_Instructions to follow:_
Locate the line that contains "turquoise boat: 5 -> 6" in the entries below, then repeat it and every following line through the line that contains "turquoise egg: 5 -> 6", exactly, and no others.

_Data provided:_
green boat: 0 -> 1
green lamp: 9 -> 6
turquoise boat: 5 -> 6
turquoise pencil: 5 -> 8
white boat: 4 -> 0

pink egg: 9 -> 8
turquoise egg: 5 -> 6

* * *

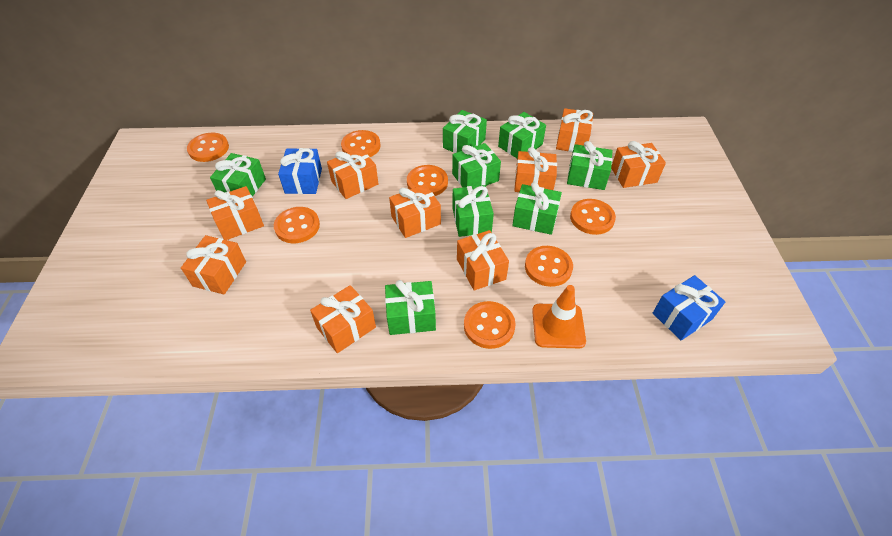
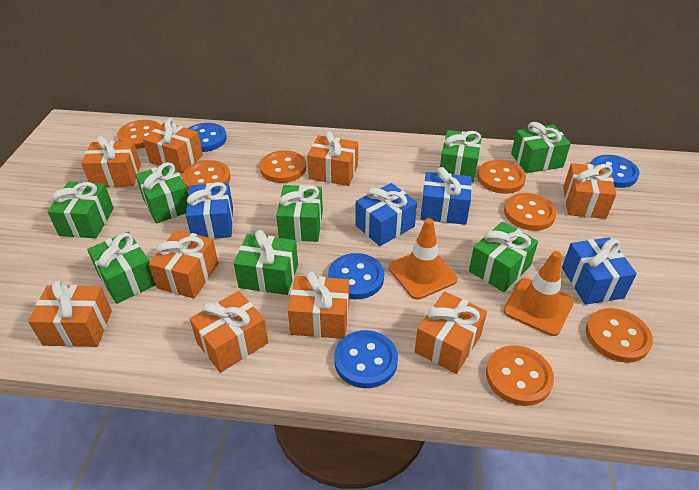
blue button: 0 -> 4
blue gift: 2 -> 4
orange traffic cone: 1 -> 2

...

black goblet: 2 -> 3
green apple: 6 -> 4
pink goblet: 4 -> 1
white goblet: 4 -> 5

_Answer space:_
turquoise boat: 5 -> 6
turquoise pencil: 5 -> 8
white boat: 4 -> 0

pink egg: 9 -> 8
turquoise egg: 5 -> 6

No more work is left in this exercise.